- What is expected -
When the line containing "R10: 910 (N4, N10) -> 910 (0V, N10)" is reached, include it and end there; set down verbatim every line before it, starting at the top of the records.

- Source records -
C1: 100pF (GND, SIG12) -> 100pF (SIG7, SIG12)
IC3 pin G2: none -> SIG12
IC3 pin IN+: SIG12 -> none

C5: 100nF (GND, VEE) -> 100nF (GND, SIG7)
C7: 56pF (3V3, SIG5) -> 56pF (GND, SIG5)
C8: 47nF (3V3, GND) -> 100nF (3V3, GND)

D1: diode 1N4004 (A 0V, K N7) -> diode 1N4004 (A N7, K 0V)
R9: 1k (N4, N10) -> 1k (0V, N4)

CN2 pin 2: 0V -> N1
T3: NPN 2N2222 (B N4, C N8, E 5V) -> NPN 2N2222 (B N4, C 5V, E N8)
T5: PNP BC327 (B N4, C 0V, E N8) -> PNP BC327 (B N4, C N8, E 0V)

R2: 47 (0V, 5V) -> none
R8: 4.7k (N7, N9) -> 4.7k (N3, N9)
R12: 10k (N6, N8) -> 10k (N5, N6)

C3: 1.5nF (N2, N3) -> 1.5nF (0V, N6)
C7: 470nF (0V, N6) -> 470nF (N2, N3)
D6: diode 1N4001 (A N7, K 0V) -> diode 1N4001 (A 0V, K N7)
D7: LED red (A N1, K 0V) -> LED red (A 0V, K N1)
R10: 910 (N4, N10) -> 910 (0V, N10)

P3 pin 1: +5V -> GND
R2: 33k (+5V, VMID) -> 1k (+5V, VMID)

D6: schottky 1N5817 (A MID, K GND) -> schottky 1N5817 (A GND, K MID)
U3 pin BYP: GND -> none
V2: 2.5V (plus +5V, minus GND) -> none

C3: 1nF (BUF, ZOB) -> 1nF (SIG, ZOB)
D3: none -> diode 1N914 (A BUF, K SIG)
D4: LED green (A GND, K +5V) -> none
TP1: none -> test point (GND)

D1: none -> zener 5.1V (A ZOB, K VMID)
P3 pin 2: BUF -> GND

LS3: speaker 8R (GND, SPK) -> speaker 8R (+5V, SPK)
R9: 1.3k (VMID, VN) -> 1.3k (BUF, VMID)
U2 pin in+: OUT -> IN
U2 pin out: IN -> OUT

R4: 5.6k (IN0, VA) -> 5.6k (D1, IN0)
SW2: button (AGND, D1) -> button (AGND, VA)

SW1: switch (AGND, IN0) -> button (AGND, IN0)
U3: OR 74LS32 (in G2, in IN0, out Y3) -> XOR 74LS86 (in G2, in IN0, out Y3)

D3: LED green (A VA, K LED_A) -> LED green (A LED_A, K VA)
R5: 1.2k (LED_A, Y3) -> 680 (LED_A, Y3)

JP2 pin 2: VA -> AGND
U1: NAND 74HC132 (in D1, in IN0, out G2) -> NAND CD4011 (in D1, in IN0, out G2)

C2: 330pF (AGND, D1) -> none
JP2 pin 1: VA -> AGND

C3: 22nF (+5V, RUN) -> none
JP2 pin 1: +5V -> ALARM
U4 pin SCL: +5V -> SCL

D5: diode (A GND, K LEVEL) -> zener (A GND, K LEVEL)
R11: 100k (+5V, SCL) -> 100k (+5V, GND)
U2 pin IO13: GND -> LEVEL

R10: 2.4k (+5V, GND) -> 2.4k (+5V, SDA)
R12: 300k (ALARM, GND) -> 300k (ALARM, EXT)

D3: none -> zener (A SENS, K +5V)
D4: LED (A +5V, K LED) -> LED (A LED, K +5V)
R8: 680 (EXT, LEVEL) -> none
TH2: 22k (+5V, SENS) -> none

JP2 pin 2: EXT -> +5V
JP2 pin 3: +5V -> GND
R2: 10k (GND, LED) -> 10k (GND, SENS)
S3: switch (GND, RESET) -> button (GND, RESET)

- Solution for this problem -
C1: 100pF (GND, SIG12) -> 100pF (SIG7, SIG12)
IC3 pin G2: none -> SIG12
IC3 pin IN+: SIG12 -> none

C5: 100nF (GND, VEE) -> 100nF (GND, SIG7)
C7: 56pF (3V3, SIG5) -> 56pF (GND, SIG5)
C8: 47nF (3V3, GND) -> 100nF (3V3, GND)

D1: diode 1N4004 (A 0V, K N7) -> diode 1N4004 (A N7, K 0V)
R9: 1k (N4, N10) -> 1k (0V, N4)

CN2 pin 2: 0V -> N1
T3: NPN 2N2222 (B N4, C N8, E 5V) -> NPN 2N2222 (B N4, C 5V, E N8)
T5: PNP BC327 (B N4, C 0V, E N8) -> PNP BC327 (B N4, C N8, E 0V)

R2: 47 (0V, 5V) -> none
R8: 4.7k (N7, N9) -> 4.7k (N3, N9)
R12: 10k (N6, N8) -> 10k (N5, N6)

C3: 1.5nF (N2, N3) -> 1.5nF (0V, N6)
C7: 470nF (0V, N6) -> 470nF (N2, N3)
D6: diode 1N4001 (A N7, K 0V) -> diode 1N4001 (A 0V, K N7)
D7: LED red (A N1, K 0V) -> LED red (A 0V, K N1)
R10: 910 (N4, N10) -> 910 (0V, N10)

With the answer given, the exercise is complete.